== The task ==
Omitting all images, set down every line below exactly as it appears.

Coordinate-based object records

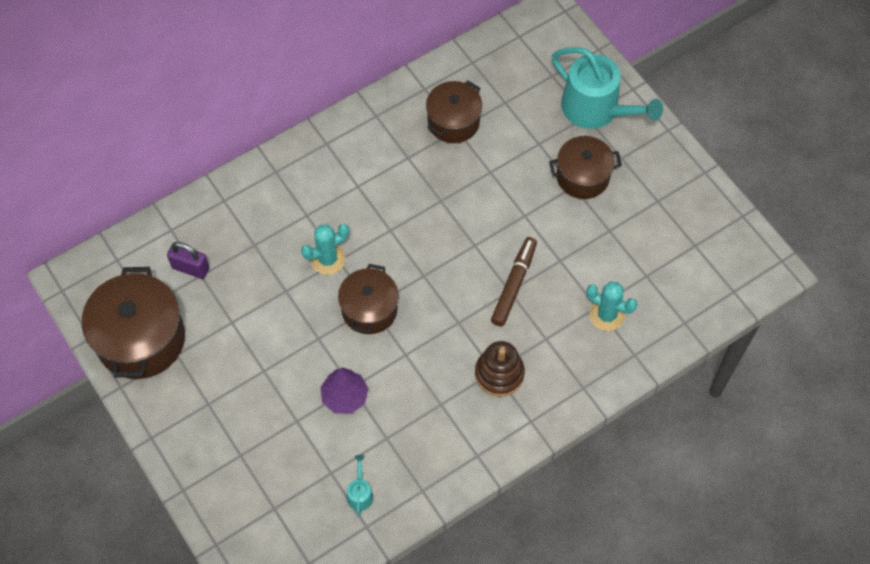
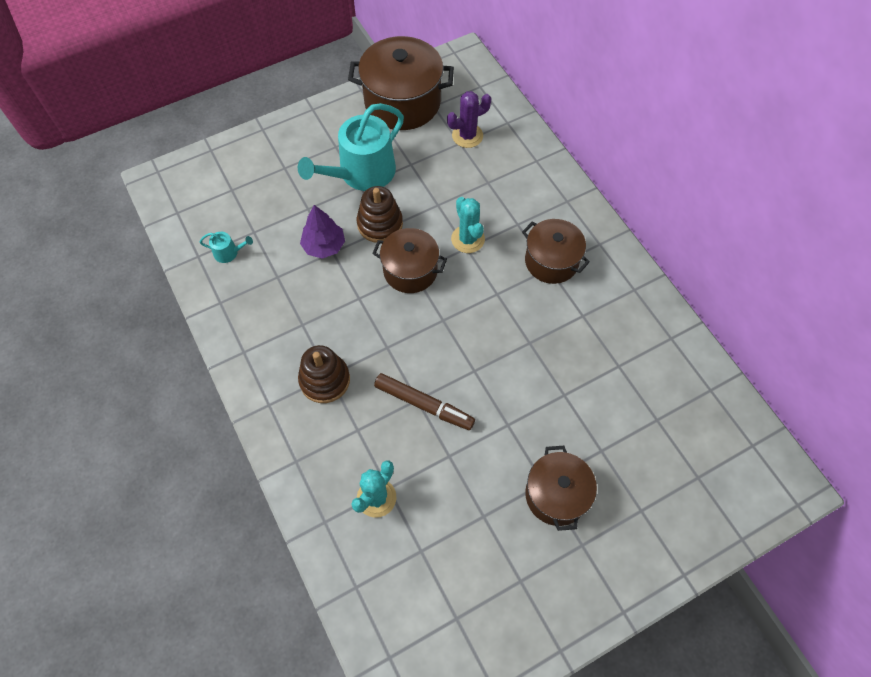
camera: 95 degrees right, 0 degrees up
(190, 268) = (467, 136): purple padlock -> purple cactus
(313, 344) = (380, 224): none -> brown stacking toy
(453, 122) = (628, 363): brown pot -> brown pot (551, 261)
(596, 109) = (651, 524): turquoise watering can -> turquoise watering can (361, 173)

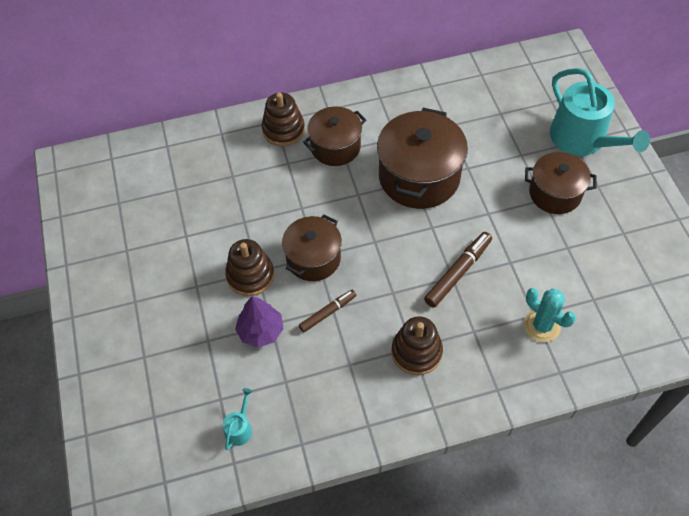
camera: 75 degrees left, 5 degrees down
(353, 295) = (328, 313): none -> brown marker
(361, 173) = (180, 282): turquoise watering can -> turquoise watering can (582, 139)
(402, 102) = (101, 229): brown pot -> brown pot (419, 177)
(467, 136) = (169, 181): purple cactus -> none
(468, 239) = (292, 205): turquoise cactus -> none
(558, 211) = (283, 130): none -> brown stacking toy

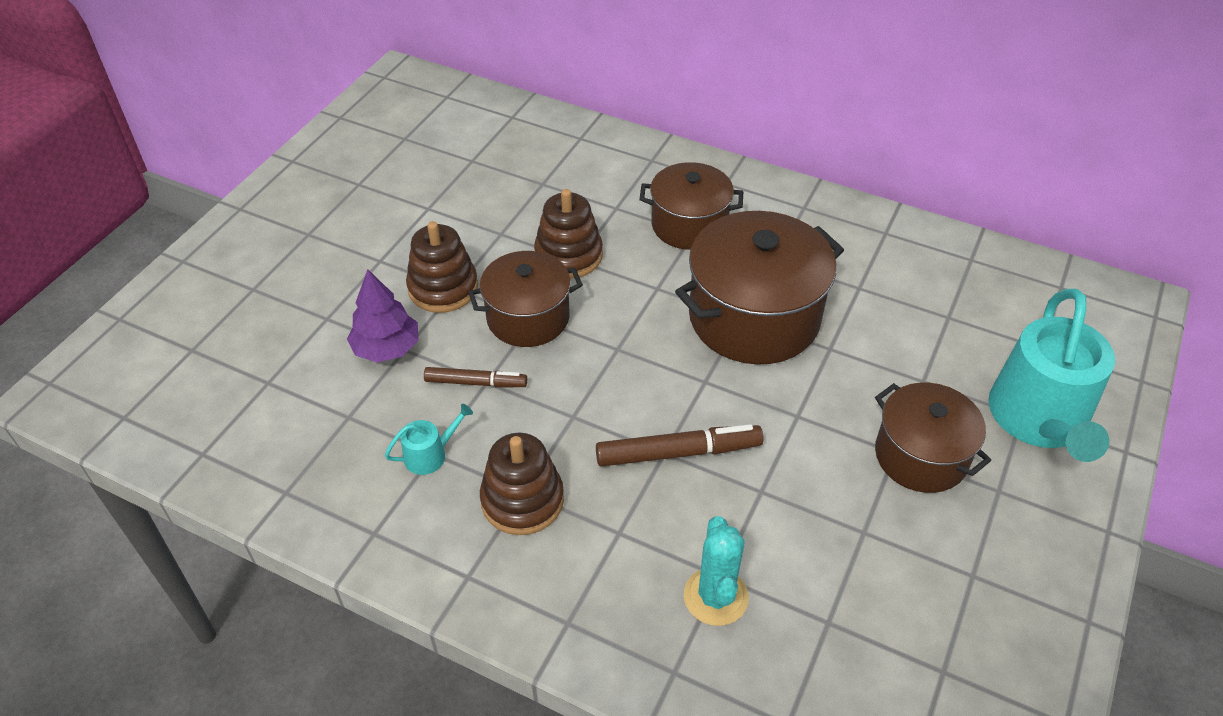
camera: 40 degrees right, 10 degrees down
(240, 428) = (249, 425): turquoise watering can -> turquoise watering can (430, 455)
(283, 130) = (650, 174): brown stacking toy -> brown stacking toy (568, 255)

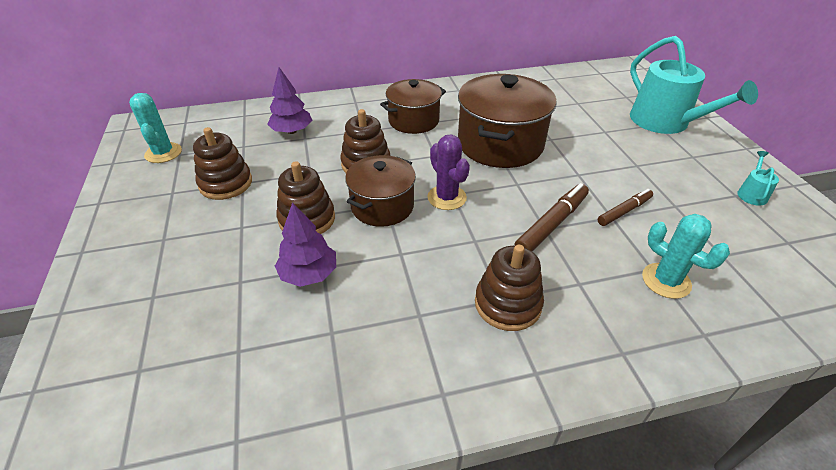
camera: 40 degrees left, 5 degrees down
(392, 128) = (163, 153): none -> turquoise cactus
(412, 200) = (226, 183): none -> brown stacking toy
(430, 455) = (418, 317): turquoise watering can -> turquoise watering can (752, 194)
(476, 382) = (395, 258): brown marker -> brown marker (624, 211)
(538, 166) = (292, 131): none -> purple tree
(605, 349) = (447, 197): none -> purple cactus
(920, 456) = (648, 161): brown pot -> none

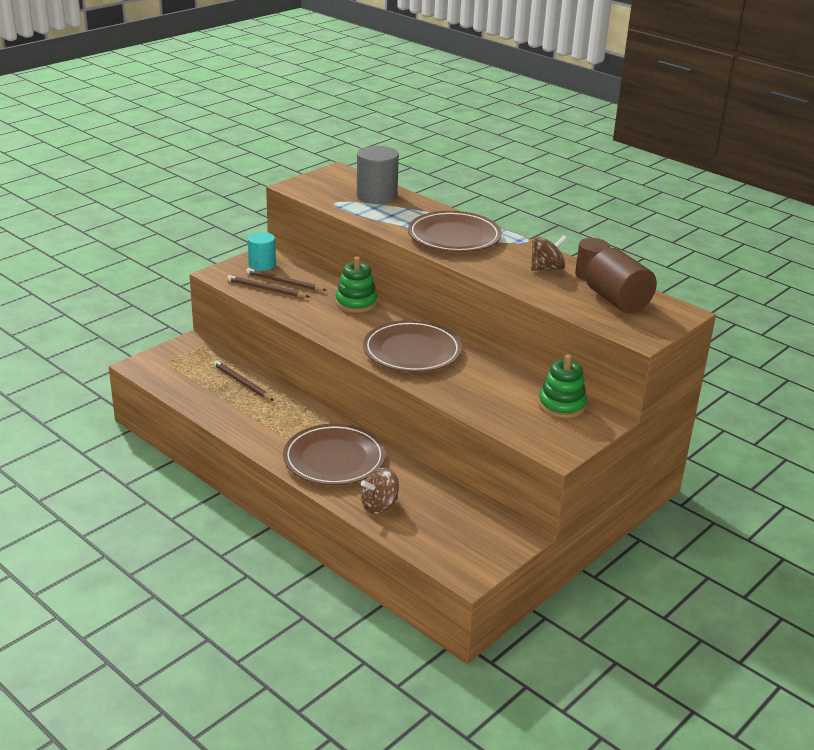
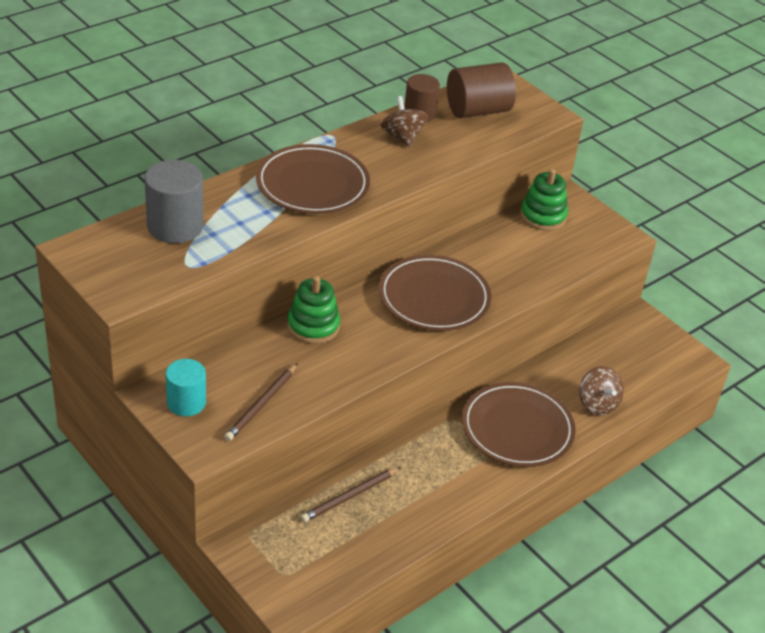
camera: 85 degrees left, 10 degrees up
(284, 282) = (245, 385): brown pencil -> none

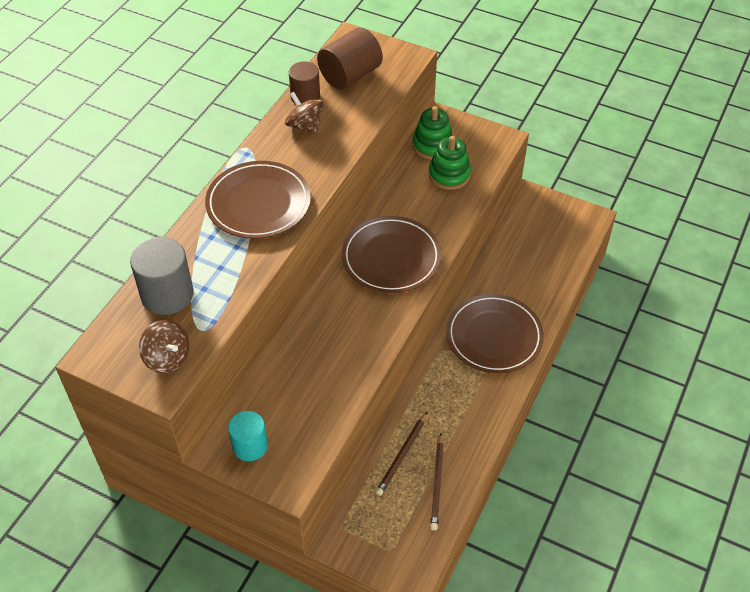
camera: 20 degrees left, 10 degrees up
(261, 404) = (312, 419): brown pencil -> brown pencil (437, 483)
(313, 326) = (311, 326): green stacking toy -> green stacking toy (449, 175)
(597, 404) = (540, 288): brown spinning top -> brown spinning top (167, 358)

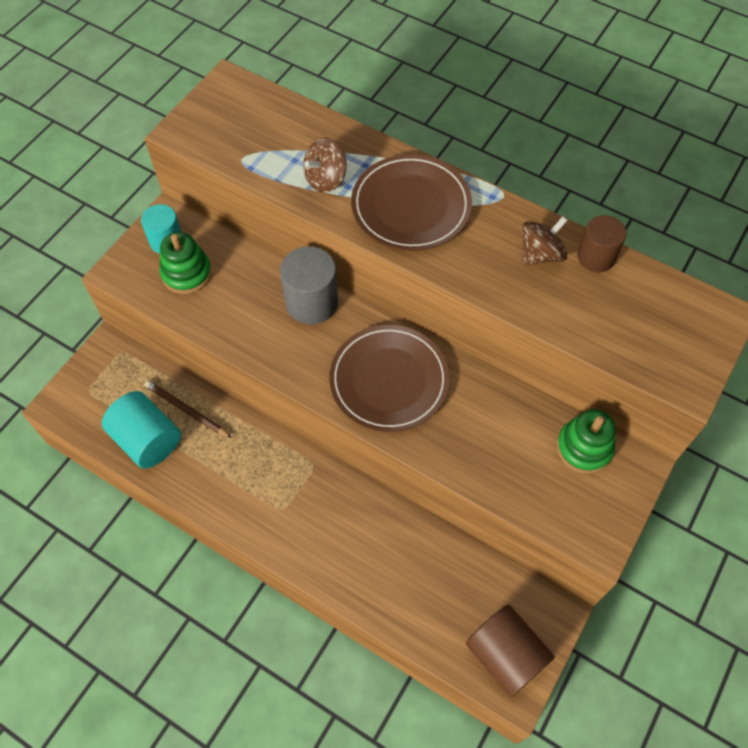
camera: 95 degrees right, 10 degrees up
(167, 294) = (291, 131): grey cylinder -> grey cylinder (311, 302)
(167, 358) = (213, 134): brown spinning top -> brown spinning top (325, 179)
(350, 75) = (641, 309): brown cylinder -> brown cylinder (505, 655)
(437, 483) = (147, 440): brown pencil -> turquoise cylinder
(449, 175) = (527, 462): green stacking toy -> green stacking toy (186, 273)
(494, 336) = (324, 525): brown plate -> none

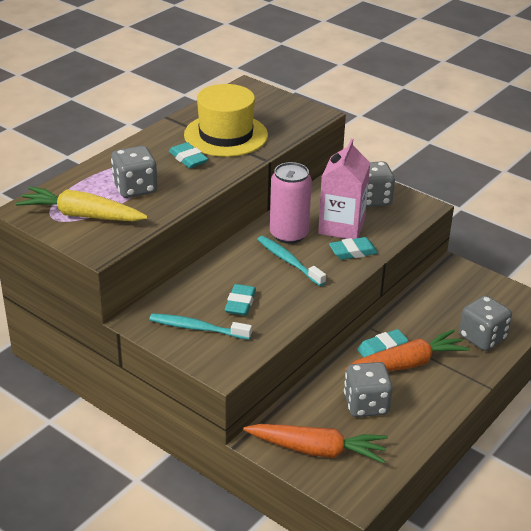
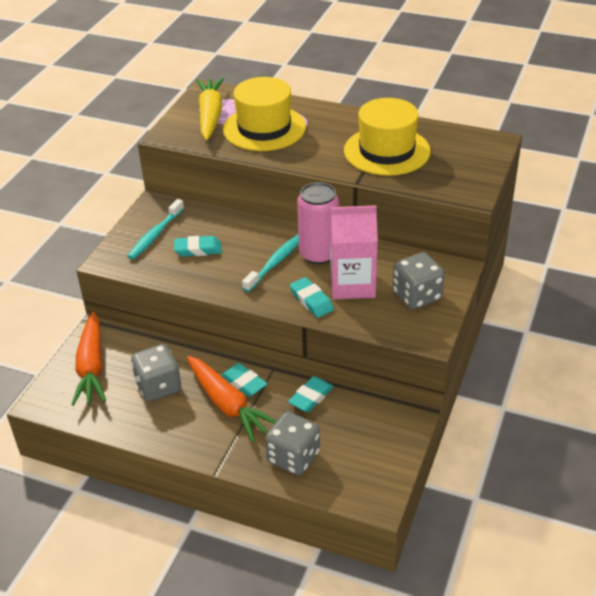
camera: 75 degrees right, 5 degrees up
(135, 188) = (264, 128): grey dice -> yellow hat
(188, 159) = (329, 141): turquoise eraser -> turquoise eraser (311, 397)
(197, 328) = (155, 235): turquoise toothbrush -> turquoise toothbrush turned 150 degrees counterclockwise

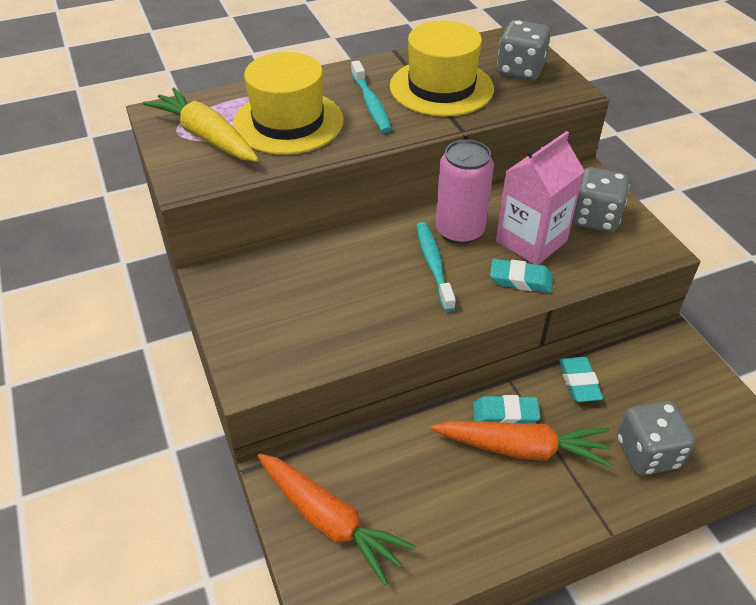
camera: 45 degrees left, 5 degrees up
(155, 235) = (265, 312): turquoise toothbrush -> turquoise toothbrush (371, 104)
(158, 386) = (431, 484): grey dice -> grey dice (520, 70)
(198, 249) = (336, 299): turquoise eraser -> none

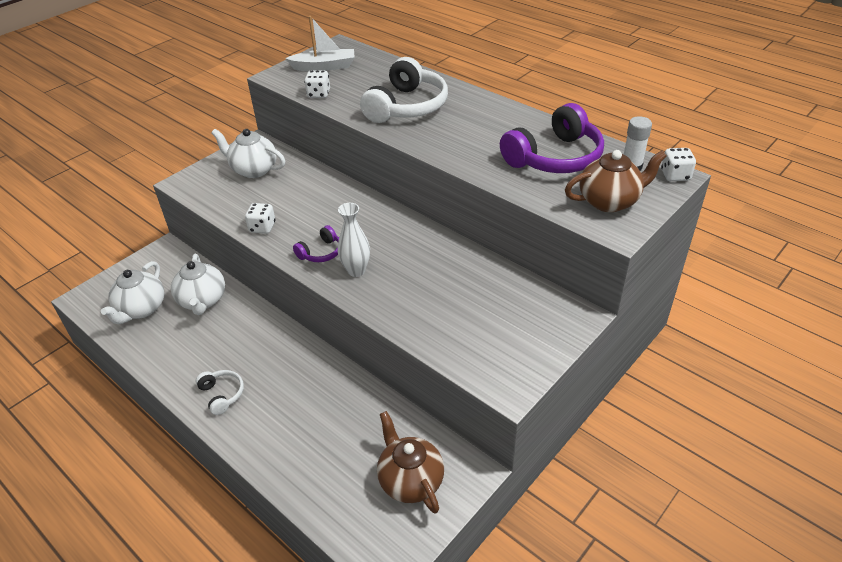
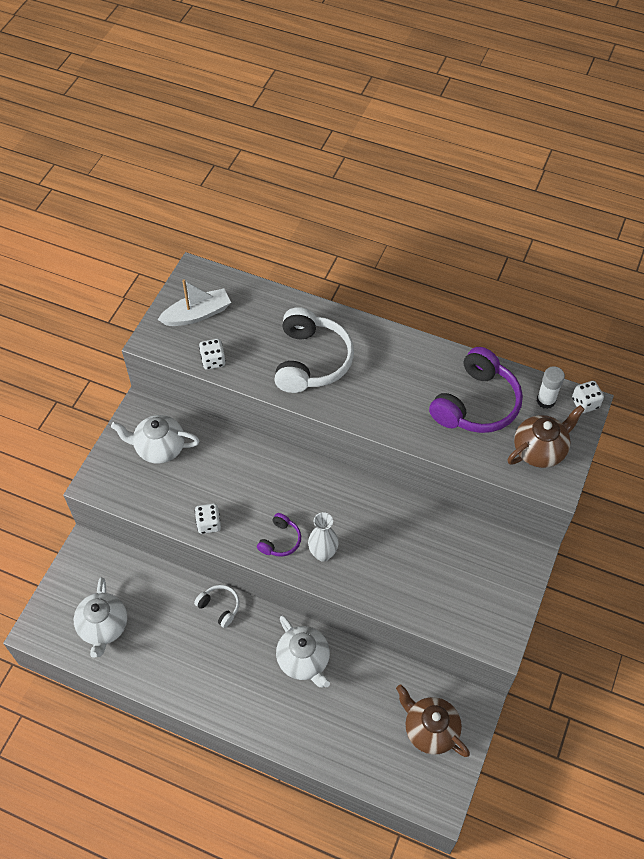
camera: 20 degrees left, 15 degrees up
(202, 301) = (159, 600): white teapot -> white teapot (304, 660)
(222, 394) = (233, 697): white headphones -> white headphones (220, 607)

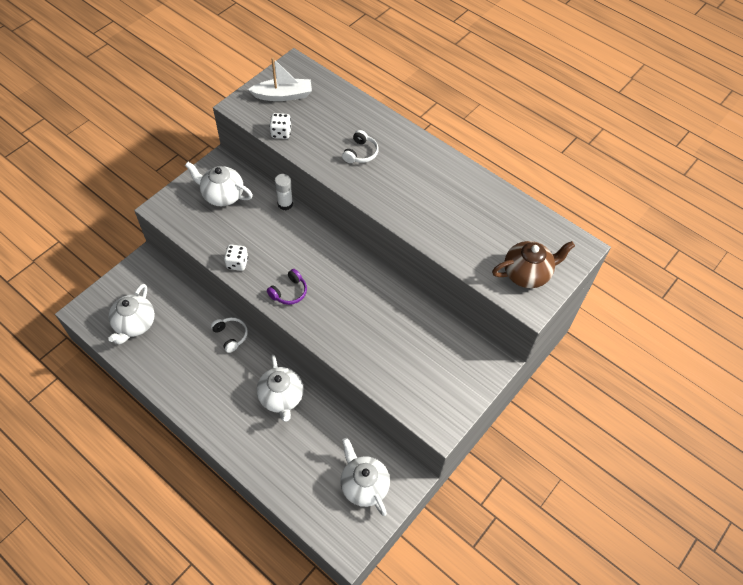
camera: 15 degrees right, 0 degrees up
(311, 361) = (360, 153): white headphones -> white headphones, size x0.48
(323, 553) = (320, 312): white vase -> none
(430, 730) = (364, 485): brown teapot -> white teapot
(476, 404) = (486, 222): purple headphones -> none
(545, 400) = (548, 235): white glue stick -> white glue stick (285, 204)
(585, 403) = (582, 246): white dice -> none

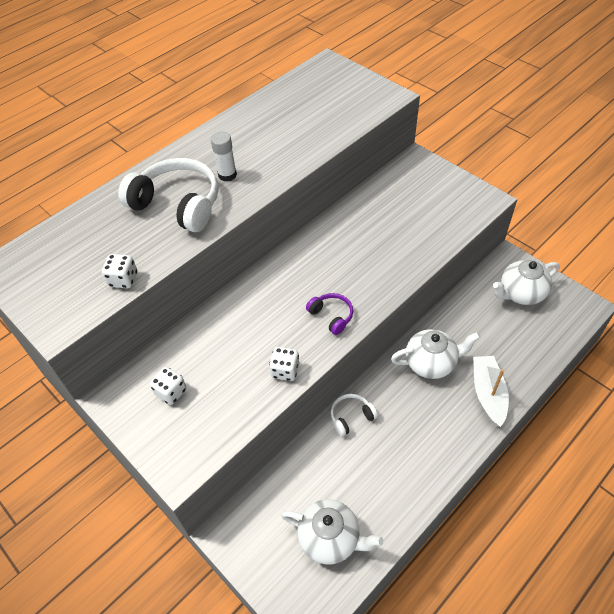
camera: 80 degrees left, 5 degrees down
(222, 195) = (171, 392): white teapot -> white dice
(283, 95) = (55, 278): white boat -> white boat (488, 393)
(285, 204) = (199, 321): white glue stick -> white glue stick (227, 175)
(360, 153) = (178, 204): white headphones -> white headphones, size x2.07
(527, 273) = (355, 95): brown teapot -> none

== Task answer ==
camera: 95 degrees right, 0 degrees up
(190, 268) = (467, 136): purple padlock -> purple cactus
(313, 344) = (380, 224): none -> brown stacking toy
(453, 122) = (628, 363): brown pot -> brown pot (551, 261)
(596, 109) = (651, 524): turquoise watering can -> turquoise watering can (361, 173)

camera: 75 degrees left, 5 degrees down
(353, 295) = (328, 313): none -> brown marker
(361, 173) = (180, 282): turquoise watering can -> turquoise watering can (582, 139)
(402, 102) = (101, 229): brown pot -> brown pot (419, 177)
(467, 136) = (169, 181): purple cactus -> none
(468, 239) = (292, 205): turquoise cactus -> none
(558, 211) = (283, 130): none -> brown stacking toy

camera: 40 degrees right, 10 degrees down
(240, 428) = (249, 425): turquoise watering can -> turquoise watering can (430, 455)
(283, 130) = (650, 174): brown stacking toy -> brown stacking toy (568, 255)

camera: 40 degrees left, 5 degrees down
(392, 128) = (163, 153): none -> turquoise cactus
(412, 200) = (226, 183): none -> brown stacking toy
(430, 455) = (418, 317): turquoise watering can -> turquoise watering can (752, 194)
(476, 382) = (395, 258): brown marker -> brown marker (624, 211)
(538, 166) = (292, 131): none -> purple tree
(605, 349) = (447, 197): none -> purple cactus
(920, 456) = (648, 161): brown pot -> none

camera: 85 degrees left, 10 degrees up
(284, 282) = (245, 385): brown pencil -> none

camera: 20 degrees left, 10 degrees up
(261, 404) = (312, 419): brown pencil -> brown pencil (437, 483)
(313, 326) = (311, 326): green stacking toy -> green stacking toy (449, 175)
(597, 404) = (540, 288): brown spinning top -> brown spinning top (167, 358)

camera: 95 degrees right, 10 degrees up
(167, 294) = (291, 131): grey cylinder -> grey cylinder (311, 302)
(167, 358) = (213, 134): brown spinning top -> brown spinning top (325, 179)
(350, 75) = (641, 309): brown cylinder -> brown cylinder (505, 655)
(437, 483) = (147, 440): brown pencil -> turquoise cylinder
(449, 175) = (527, 462): green stacking toy -> green stacking toy (186, 273)
(494, 336) = (324, 525): brown plate -> none

camera: 75 degrees right, 5 degrees up
(135, 188) = (264, 128): grey dice -> yellow hat
(188, 159) = (329, 141): turquoise eraser -> turquoise eraser (311, 397)
(197, 328) = (155, 235): turquoise toothbrush -> turquoise toothbrush turned 150 degrees counterclockwise

camera: 45 degrees left, 5 degrees up
(155, 235) = (265, 312): turquoise toothbrush -> turquoise toothbrush (371, 104)
(158, 386) = (431, 484): grey dice -> grey dice (520, 70)
(198, 249) = (336, 299): turquoise eraser -> none

camera: 20 degrees left, 15 degrees up
(202, 301) = (159, 600): white teapot -> white teapot (304, 660)
(222, 394) = (233, 697): white headphones -> white headphones (220, 607)

camera: 15 degrees right, 0 degrees up
(311, 361) = (360, 153): white headphones -> white headphones, size x0.48
(323, 553) = (320, 312): white vase -> none
(430, 730) = (364, 485): brown teapot -> white teapot
(476, 404) = (486, 222): purple headphones -> none
(545, 400) = (548, 235): white glue stick -> white glue stick (285, 204)
(585, 403) = (582, 246): white dice -> none

camera: 80 degrees left, 5 degrees down
(222, 195) = (171, 392): white teapot -> white dice
(283, 95) = (55, 278): white boat -> white boat (488, 393)
(285, 204) = (199, 321): white glue stick -> white glue stick (227, 175)
(360, 153) = (178, 204): white headphones -> white headphones, size x2.07
(527, 273) = (355, 95): brown teapot -> none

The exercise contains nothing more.